**Required action**.
Copy out, unchanged, every line from the start of the records to the line that contains "OLED: SH1106 -> SSD1309", and stop there.

**Data extracts**.

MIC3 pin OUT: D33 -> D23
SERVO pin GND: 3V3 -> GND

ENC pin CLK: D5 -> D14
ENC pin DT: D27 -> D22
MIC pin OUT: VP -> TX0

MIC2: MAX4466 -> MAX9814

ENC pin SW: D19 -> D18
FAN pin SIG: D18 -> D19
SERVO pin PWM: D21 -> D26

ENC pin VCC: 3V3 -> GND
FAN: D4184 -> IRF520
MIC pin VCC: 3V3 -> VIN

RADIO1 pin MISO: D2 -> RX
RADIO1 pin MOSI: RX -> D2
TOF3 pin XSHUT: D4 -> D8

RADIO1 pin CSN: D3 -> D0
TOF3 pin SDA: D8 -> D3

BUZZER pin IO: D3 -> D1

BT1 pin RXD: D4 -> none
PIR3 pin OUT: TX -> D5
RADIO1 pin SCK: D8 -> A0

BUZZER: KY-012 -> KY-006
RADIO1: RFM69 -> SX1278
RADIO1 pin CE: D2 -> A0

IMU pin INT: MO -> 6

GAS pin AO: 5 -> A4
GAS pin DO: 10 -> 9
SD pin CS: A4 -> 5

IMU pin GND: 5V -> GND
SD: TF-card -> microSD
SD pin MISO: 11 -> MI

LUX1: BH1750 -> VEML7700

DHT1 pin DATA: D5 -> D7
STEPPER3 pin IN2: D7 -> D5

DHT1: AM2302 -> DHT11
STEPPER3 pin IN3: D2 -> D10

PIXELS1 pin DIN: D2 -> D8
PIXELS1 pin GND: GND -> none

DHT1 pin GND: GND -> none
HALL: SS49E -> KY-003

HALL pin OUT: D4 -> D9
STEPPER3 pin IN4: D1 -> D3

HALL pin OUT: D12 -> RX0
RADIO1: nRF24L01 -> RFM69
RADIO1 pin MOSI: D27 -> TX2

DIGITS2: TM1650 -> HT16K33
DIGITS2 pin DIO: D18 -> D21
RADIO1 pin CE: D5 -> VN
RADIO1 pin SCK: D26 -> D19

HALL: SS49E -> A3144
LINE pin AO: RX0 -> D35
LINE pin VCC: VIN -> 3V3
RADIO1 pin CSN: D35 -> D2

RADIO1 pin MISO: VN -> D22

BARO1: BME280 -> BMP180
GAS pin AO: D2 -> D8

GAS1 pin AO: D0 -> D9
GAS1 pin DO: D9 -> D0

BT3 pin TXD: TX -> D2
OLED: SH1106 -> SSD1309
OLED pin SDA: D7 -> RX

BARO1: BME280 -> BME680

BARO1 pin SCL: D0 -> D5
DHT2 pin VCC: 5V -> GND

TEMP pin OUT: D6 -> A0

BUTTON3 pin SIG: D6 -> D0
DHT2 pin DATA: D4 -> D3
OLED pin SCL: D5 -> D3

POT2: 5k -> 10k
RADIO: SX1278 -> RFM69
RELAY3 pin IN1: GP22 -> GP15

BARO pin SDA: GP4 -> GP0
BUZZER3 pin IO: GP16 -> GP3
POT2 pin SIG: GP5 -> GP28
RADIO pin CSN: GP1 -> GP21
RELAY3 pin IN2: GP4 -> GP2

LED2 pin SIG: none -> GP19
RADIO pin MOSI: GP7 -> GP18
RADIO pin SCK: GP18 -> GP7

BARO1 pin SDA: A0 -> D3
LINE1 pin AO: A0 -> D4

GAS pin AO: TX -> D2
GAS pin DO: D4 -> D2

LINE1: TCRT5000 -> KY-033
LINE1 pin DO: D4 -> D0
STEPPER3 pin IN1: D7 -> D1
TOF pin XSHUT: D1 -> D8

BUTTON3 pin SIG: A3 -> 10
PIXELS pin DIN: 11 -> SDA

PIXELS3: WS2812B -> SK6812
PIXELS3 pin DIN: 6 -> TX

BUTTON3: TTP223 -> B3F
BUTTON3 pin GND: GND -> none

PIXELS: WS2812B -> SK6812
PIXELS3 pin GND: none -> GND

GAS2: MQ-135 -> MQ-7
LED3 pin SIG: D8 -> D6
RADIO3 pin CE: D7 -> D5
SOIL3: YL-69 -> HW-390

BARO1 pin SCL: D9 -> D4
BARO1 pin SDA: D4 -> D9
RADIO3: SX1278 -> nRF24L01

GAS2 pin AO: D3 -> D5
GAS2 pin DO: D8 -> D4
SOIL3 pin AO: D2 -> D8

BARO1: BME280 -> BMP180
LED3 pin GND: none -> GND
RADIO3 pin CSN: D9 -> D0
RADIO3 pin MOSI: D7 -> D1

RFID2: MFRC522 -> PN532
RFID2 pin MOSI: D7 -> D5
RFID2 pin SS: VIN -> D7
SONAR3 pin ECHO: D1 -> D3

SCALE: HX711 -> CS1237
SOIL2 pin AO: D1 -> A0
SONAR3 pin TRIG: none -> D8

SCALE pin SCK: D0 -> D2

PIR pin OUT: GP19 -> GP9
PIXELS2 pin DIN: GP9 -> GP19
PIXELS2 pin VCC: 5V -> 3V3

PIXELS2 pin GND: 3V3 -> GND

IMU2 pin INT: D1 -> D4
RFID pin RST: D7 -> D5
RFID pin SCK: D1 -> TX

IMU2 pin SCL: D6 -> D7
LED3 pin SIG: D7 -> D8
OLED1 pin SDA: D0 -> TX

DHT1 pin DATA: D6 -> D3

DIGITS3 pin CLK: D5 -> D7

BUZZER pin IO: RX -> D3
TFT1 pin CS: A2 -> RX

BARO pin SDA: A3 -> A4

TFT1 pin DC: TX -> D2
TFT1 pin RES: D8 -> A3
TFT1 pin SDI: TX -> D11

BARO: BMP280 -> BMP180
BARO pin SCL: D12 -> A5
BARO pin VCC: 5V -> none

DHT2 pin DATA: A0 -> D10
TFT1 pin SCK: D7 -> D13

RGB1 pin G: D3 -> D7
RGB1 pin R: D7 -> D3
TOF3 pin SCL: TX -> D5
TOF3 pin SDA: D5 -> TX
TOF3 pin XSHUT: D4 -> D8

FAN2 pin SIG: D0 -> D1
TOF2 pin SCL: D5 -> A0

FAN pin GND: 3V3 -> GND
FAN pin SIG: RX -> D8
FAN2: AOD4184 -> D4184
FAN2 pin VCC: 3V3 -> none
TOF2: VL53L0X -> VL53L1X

**Answer for this exercise**.
MIC3 pin OUT: D33 -> D23
SERVO pin GND: 3V3 -> GND

ENC pin CLK: D5 -> D14
ENC pin DT: D27 -> D22
MIC pin OUT: VP -> TX0

MIC2: MAX4466 -> MAX9814

ENC pin SW: D19 -> D18
FAN pin SIG: D18 -> D19
SERVO pin PWM: D21 -> D26

ENC pin VCC: 3V3 -> GND
FAN: D4184 -> IRF520
MIC pin VCC: 3V3 -> VIN

RADIO1 pin MISO: D2 -> RX
RADIO1 pin MOSI: RX -> D2
TOF3 pin XSHUT: D4 -> D8

RADIO1 pin CSN: D3 -> D0
TOF3 pin SDA: D8 -> D3

BUZZER pin IO: D3 -> D1

BT1 pin RXD: D4 -> none
PIR3 pin OUT: TX -> D5
RADIO1 pin SCK: D8 -> A0

BUZZER: KY-012 -> KY-006
RADIO1: RFM69 -> SX1278
RADIO1 pin CE: D2 -> A0

IMU pin INT: MO -> 6

GAS pin AO: 5 -> A4
GAS pin DO: 10 -> 9
SD pin CS: A4 -> 5

IMU pin GND: 5V -> GND
SD: TF-card -> microSD
SD pin MISO: 11 -> MI

LUX1: BH1750 -> VEML7700

DHT1 pin DATA: D5 -> D7
STEPPER3 pin IN2: D7 -> D5

DHT1: AM2302 -> DHT11
STEPPER3 pin IN3: D2 -> D10

PIXELS1 pin DIN: D2 -> D8
PIXELS1 pin GND: GND -> none

DHT1 pin GND: GND -> none
HALL: SS49E -> KY-003

HALL pin OUT: D4 -> D9
STEPPER3 pin IN4: D1 -> D3

HALL pin OUT: D12 -> RX0
RADIO1: nRF24L01 -> RFM69
RADIO1 pin MOSI: D27 -> TX2

DIGITS2: TM1650 -> HT16K33
DIGITS2 pin DIO: D18 -> D21
RADIO1 pin CE: D5 -> VN
RADIO1 pin SCK: D26 -> D19

HALL: SS49E -> A3144
LINE pin AO: RX0 -> D35
LINE pin VCC: VIN -> 3V3
RADIO1 pin CSN: D35 -> D2

RADIO1 pin MISO: VN -> D22

BARO1: BME280 -> BMP180
GAS pin AO: D2 -> D8

GAS1 pin AO: D0 -> D9
GAS1 pin DO: D9 -> D0

BT3 pin TXD: TX -> D2
OLED: SH1106 -> SSD1309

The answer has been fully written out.